_What you need to do_
When you repeat the material, keep each line exact and omit the pictures.

_Data shown_

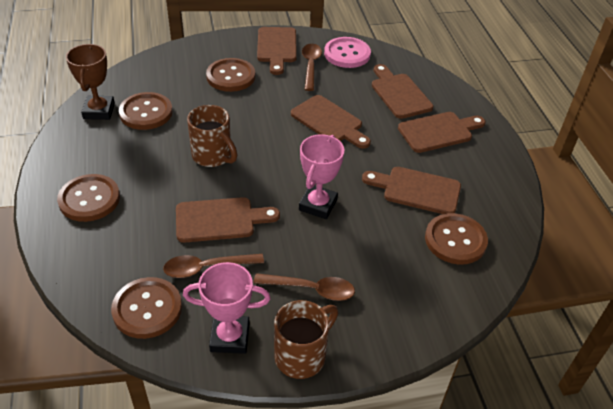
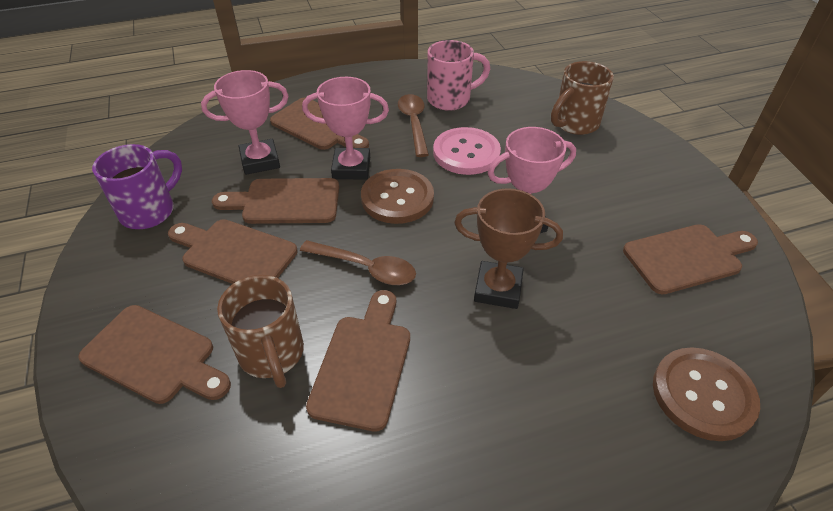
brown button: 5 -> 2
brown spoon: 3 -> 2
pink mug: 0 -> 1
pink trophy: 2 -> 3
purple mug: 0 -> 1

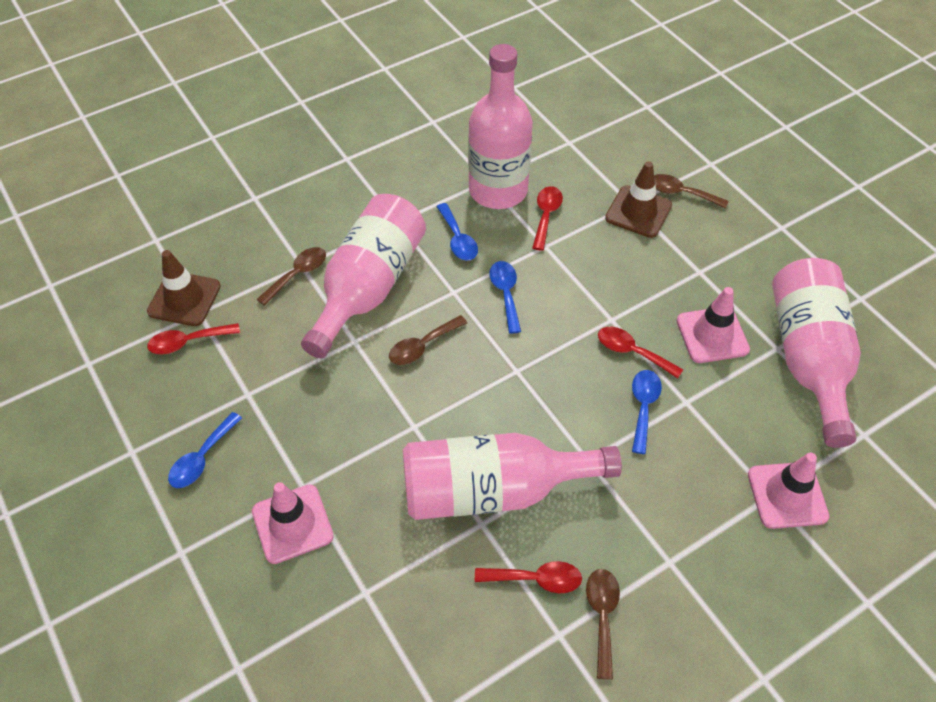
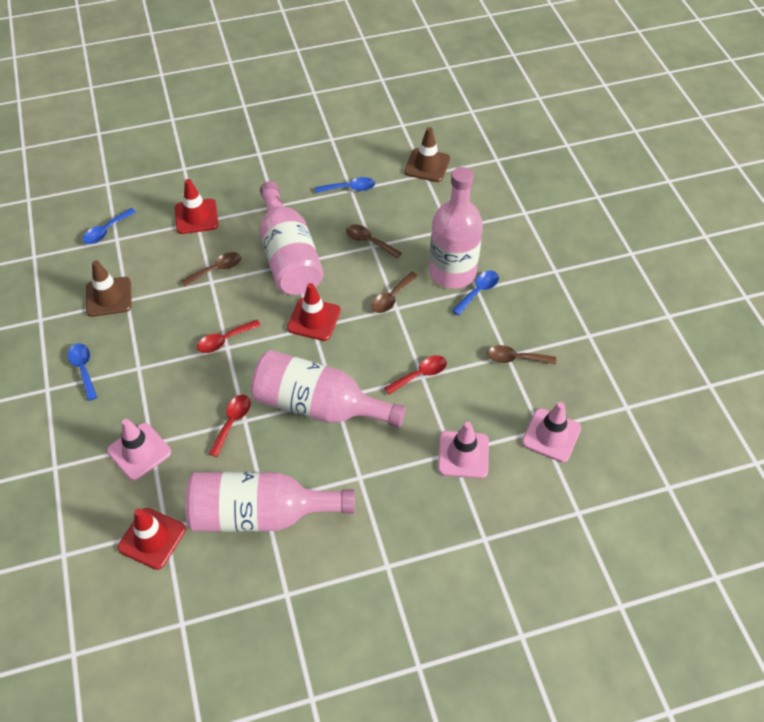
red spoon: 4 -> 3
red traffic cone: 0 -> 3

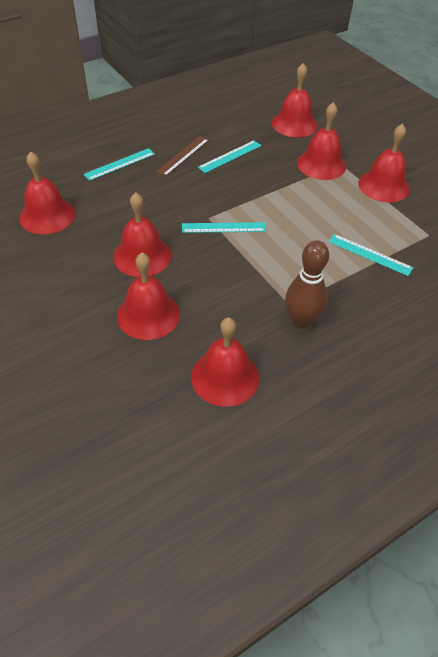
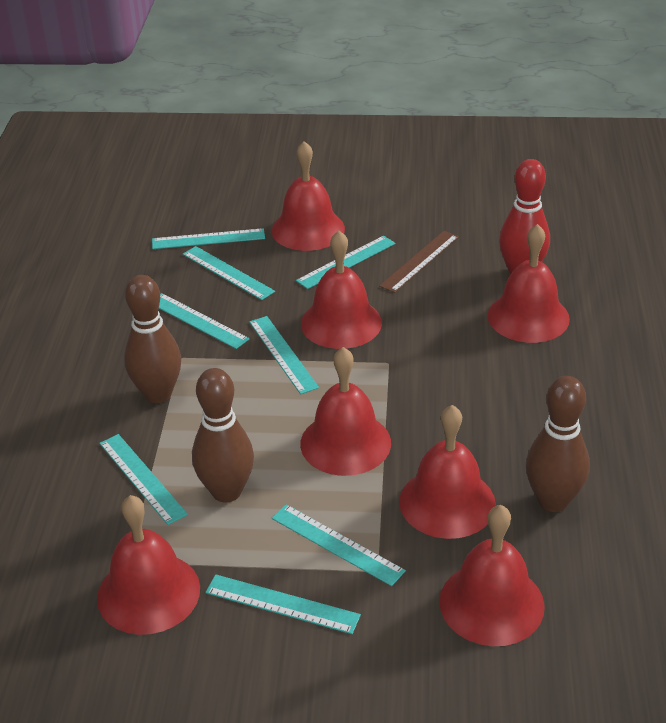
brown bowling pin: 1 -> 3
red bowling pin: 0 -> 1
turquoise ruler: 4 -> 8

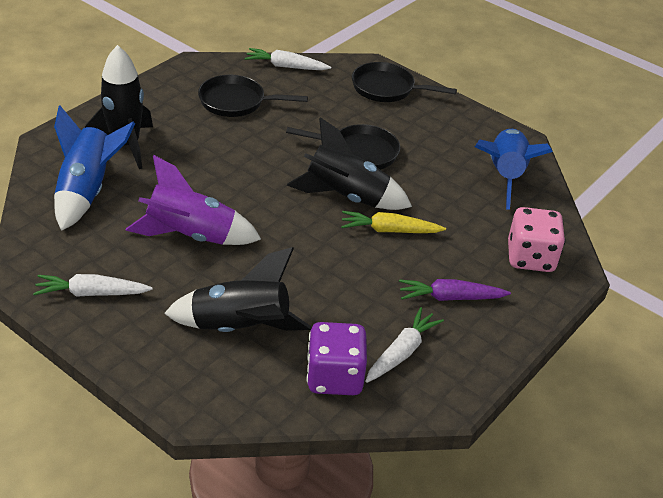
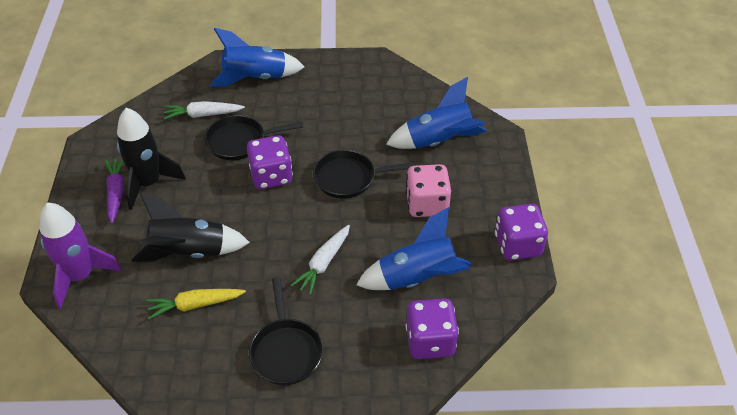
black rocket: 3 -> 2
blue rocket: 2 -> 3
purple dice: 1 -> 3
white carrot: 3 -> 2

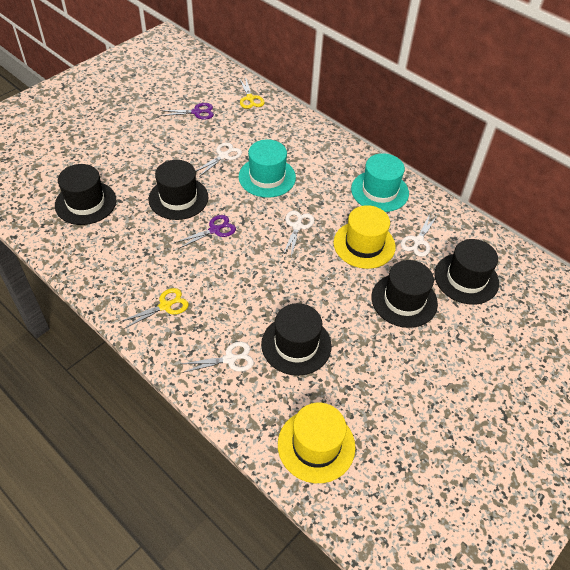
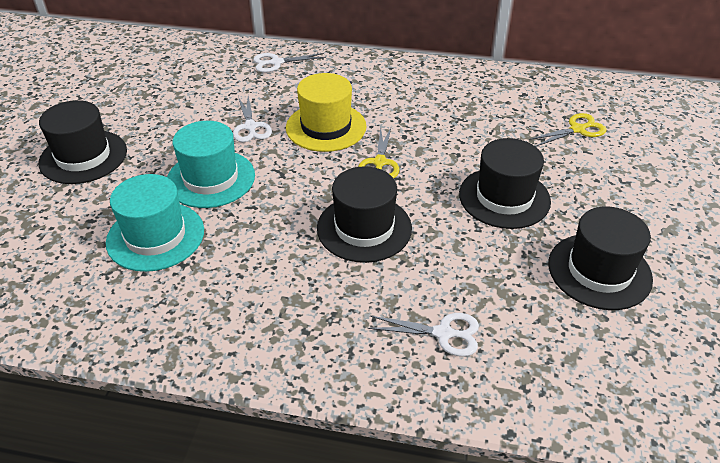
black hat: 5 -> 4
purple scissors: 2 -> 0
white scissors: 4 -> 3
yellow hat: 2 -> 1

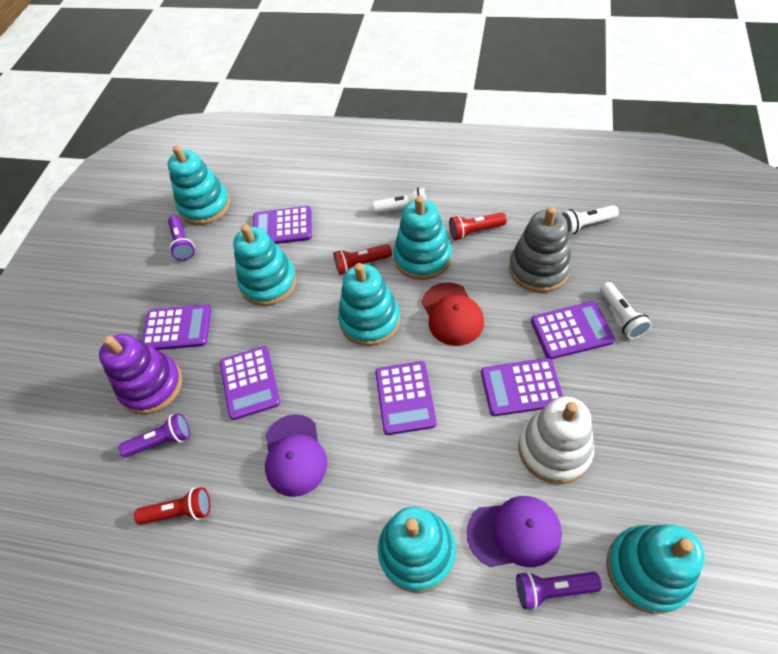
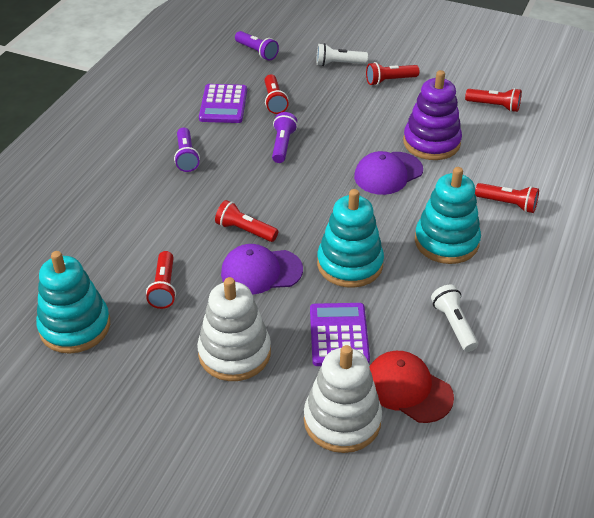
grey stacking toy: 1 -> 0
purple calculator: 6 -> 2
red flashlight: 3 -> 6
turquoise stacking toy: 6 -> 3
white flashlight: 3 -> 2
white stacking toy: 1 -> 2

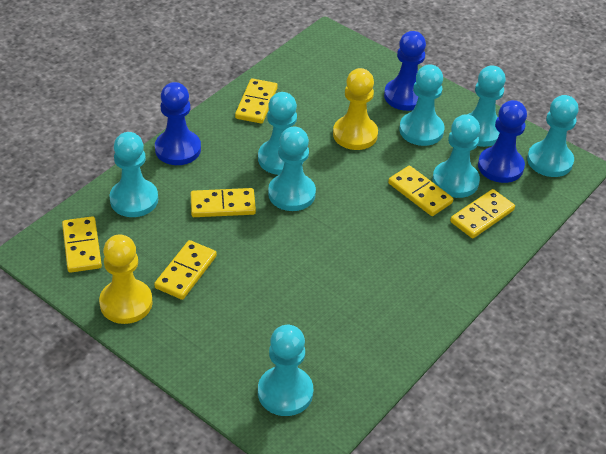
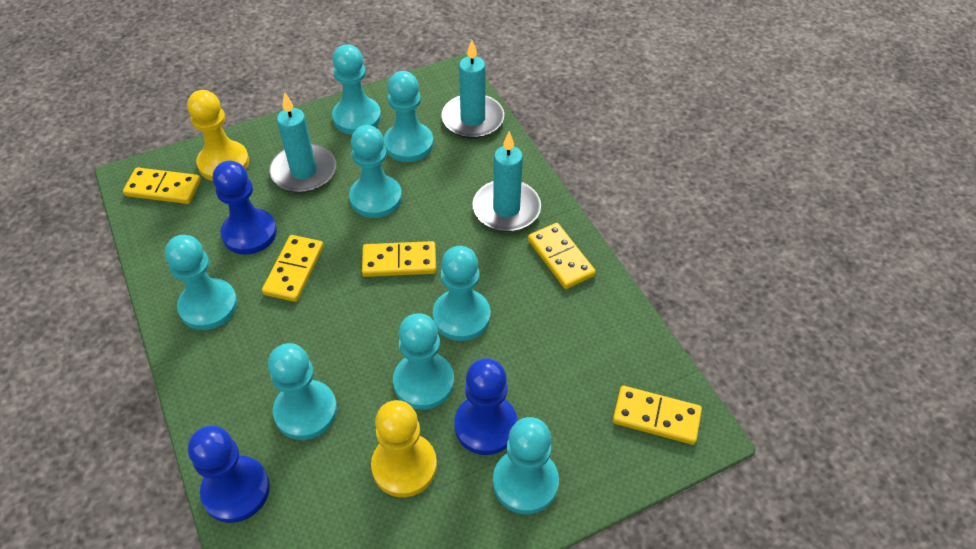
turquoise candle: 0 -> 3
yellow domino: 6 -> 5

_Response area_
brown button: 5 -> 2
brown spoon: 3 -> 2
pink mug: 0 -> 1
pink trophy: 2 -> 3
purple mug: 0 -> 1

red spoon: 4 -> 3
red traffic cone: 0 -> 3

brown bowling pin: 1 -> 3
red bowling pin: 0 -> 1
turquoise ruler: 4 -> 8

black rocket: 3 -> 2
blue rocket: 2 -> 3
purple dice: 1 -> 3
white carrot: 3 -> 2

black hat: 5 -> 4
purple scissors: 2 -> 0
white scissors: 4 -> 3
yellow hat: 2 -> 1

grey stacking toy: 1 -> 0
purple calculator: 6 -> 2
red flashlight: 3 -> 6
turquoise stacking toy: 6 -> 3
white flashlight: 3 -> 2
white stacking toy: 1 -> 2

turquoise candle: 0 -> 3
yellow domino: 6 -> 5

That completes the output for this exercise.